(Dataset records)
•••
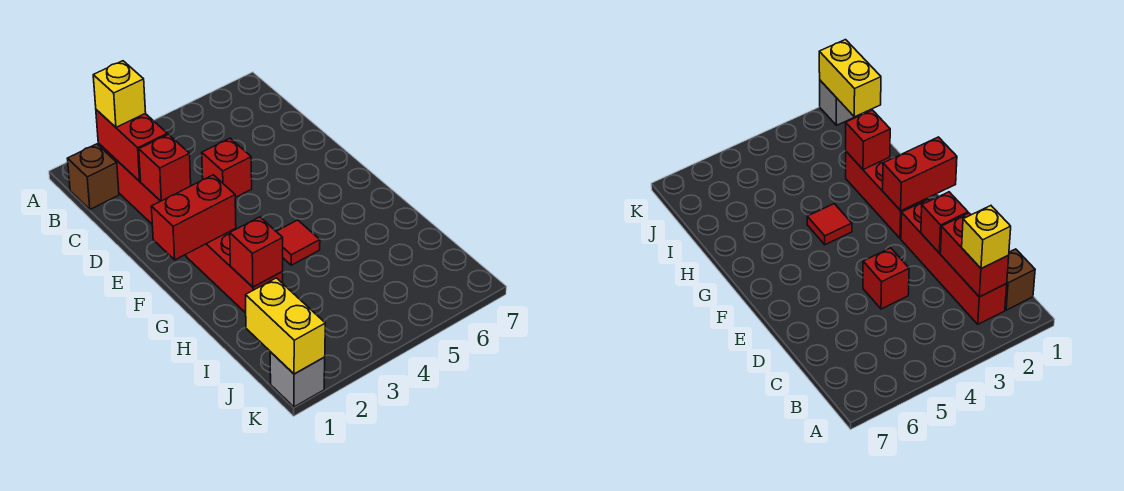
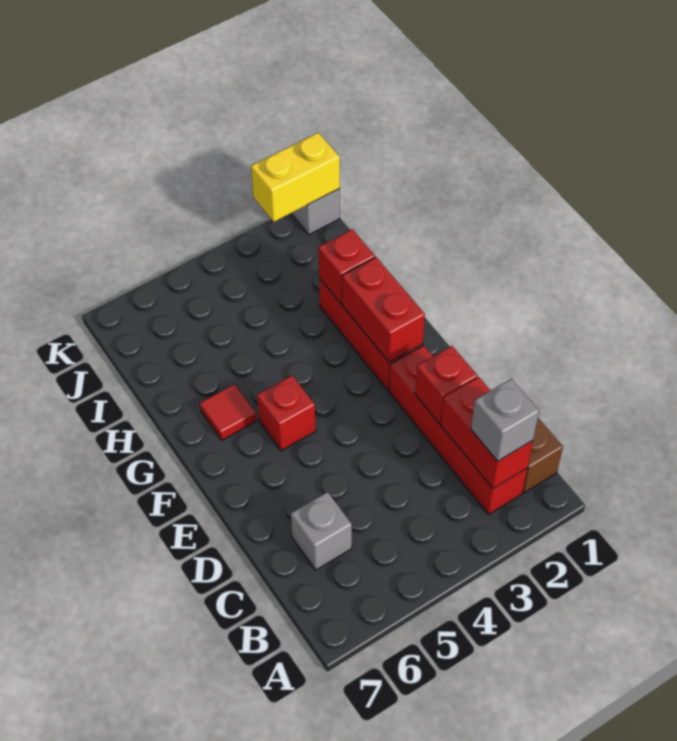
yellow brick B2 level 3 -> grey brick B2 level 3
none -> grey brick C6 level 1
red brick D4 level 1 -> red brick F5 level 1
red brick F1:F2 level 2 -> red brick F2:G2 level 2
red tile G4 level 1 -> red tile G6 level 1
yellow brick J1:K1 level 2 -> yellow brick K1:K2 level 2

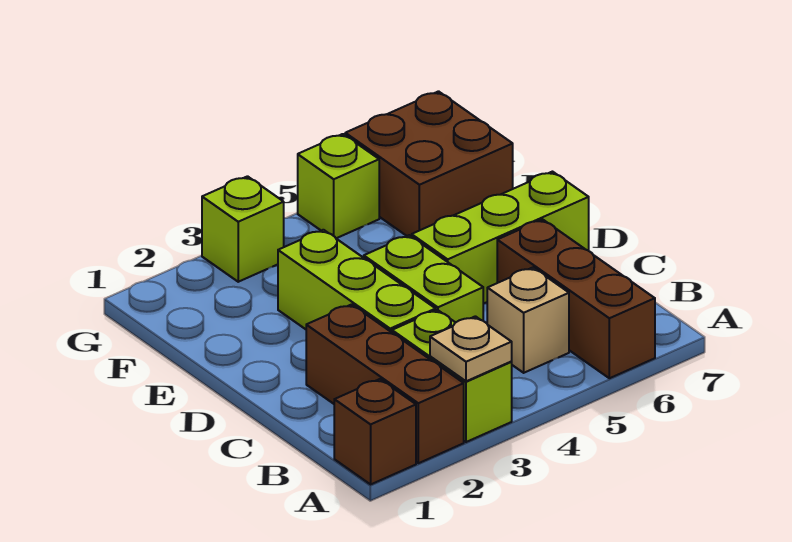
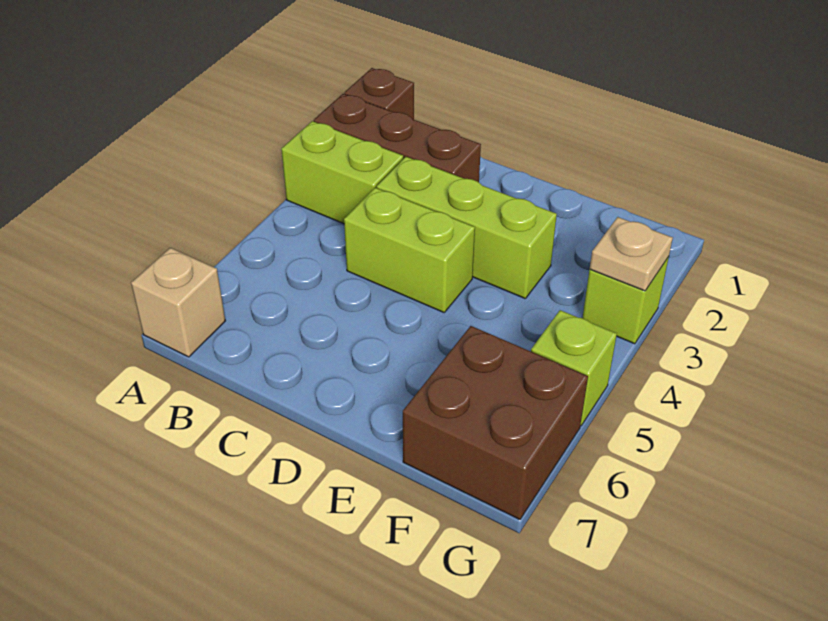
tan plate A3 level 2 -> tan plate G3 level 2
brown brick A6:C6 level 1 -> none
tan brick B5 level 1 -> tan brick A7 level 1
lime brick D5:D7 level 1 -> none

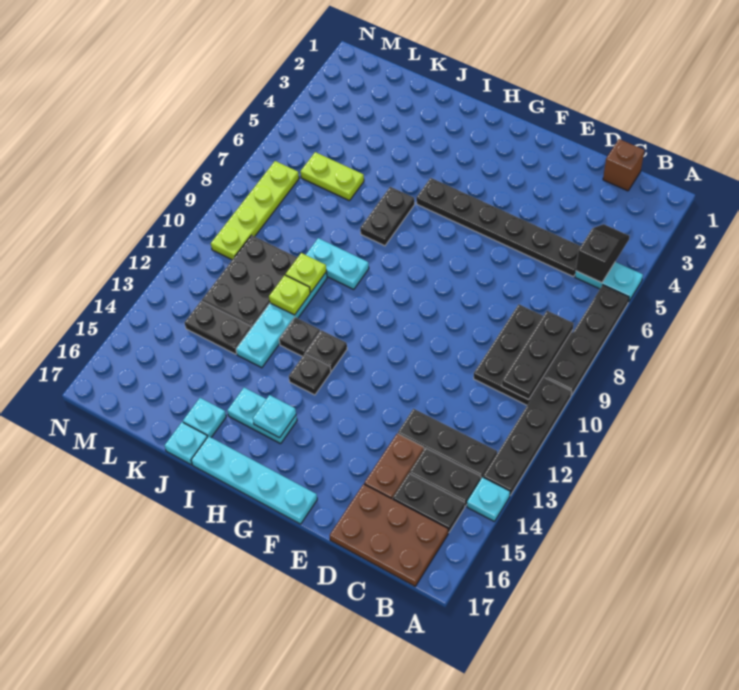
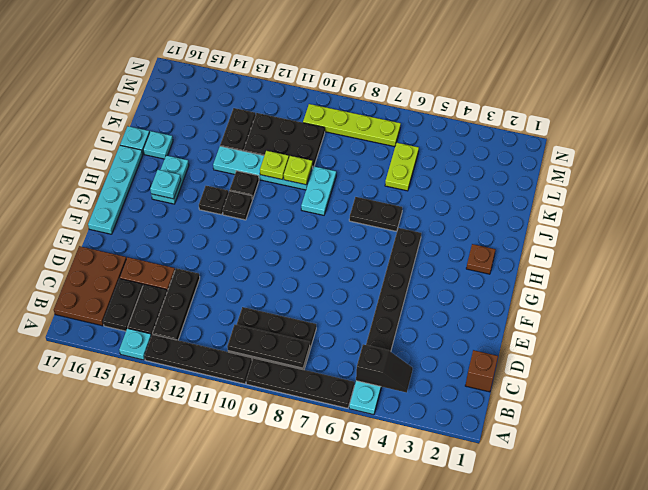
none -> brown plate H2 level 1

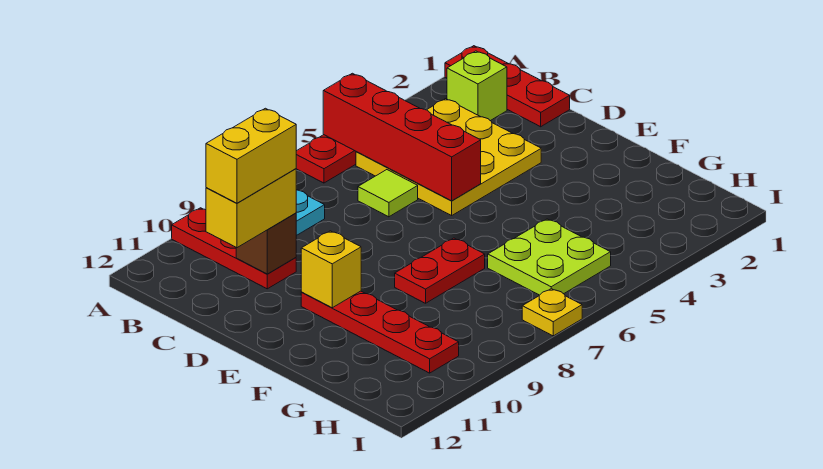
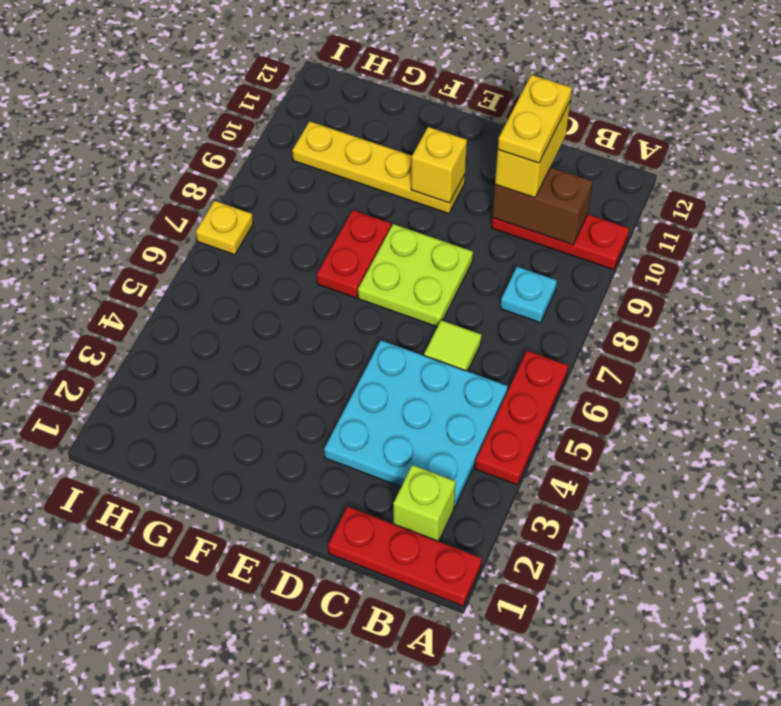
red brick A5:D5 level 2 -> none
yellow plate B3:D5 level 1 -> cyan plate B3:D5 level 1
brown brick C10 level 2 -> brown brick B10:C10 level 2
yellow brick C10:C11 level 4 -> yellow plate C10:C11 level 4
red plate E10:H10 level 1 -> yellow plate E10:H10 level 1
lime plate G5:H6 level 1 -> lime plate D7:E8 level 1

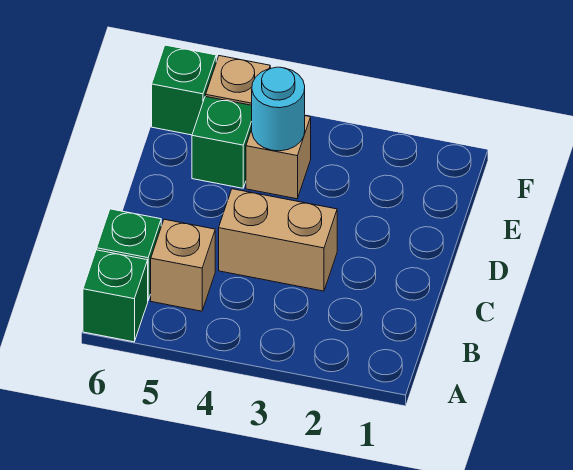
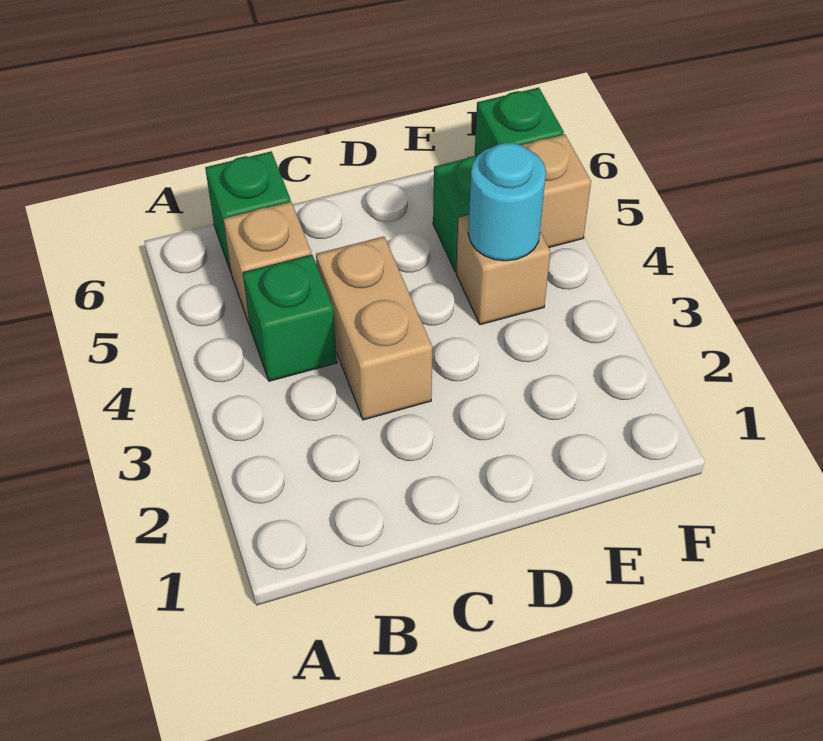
green brick A6 level 1 -> green brick B4 level 1

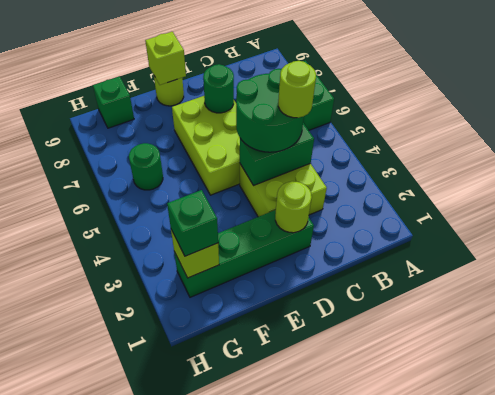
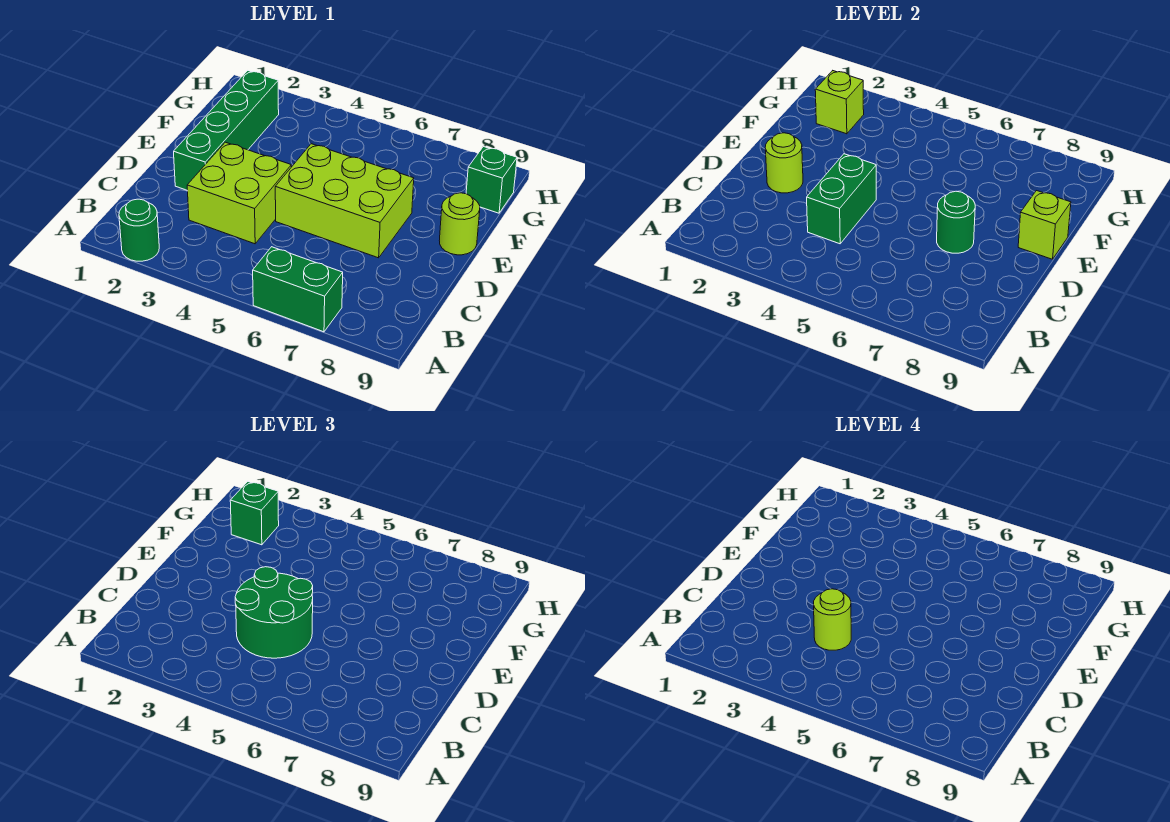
green round brick G6 level 1 -> green round brick A2 level 1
•••
**Action item**
What is the number of lines in the data that include the word "green"? State only that number.

**Response area**
2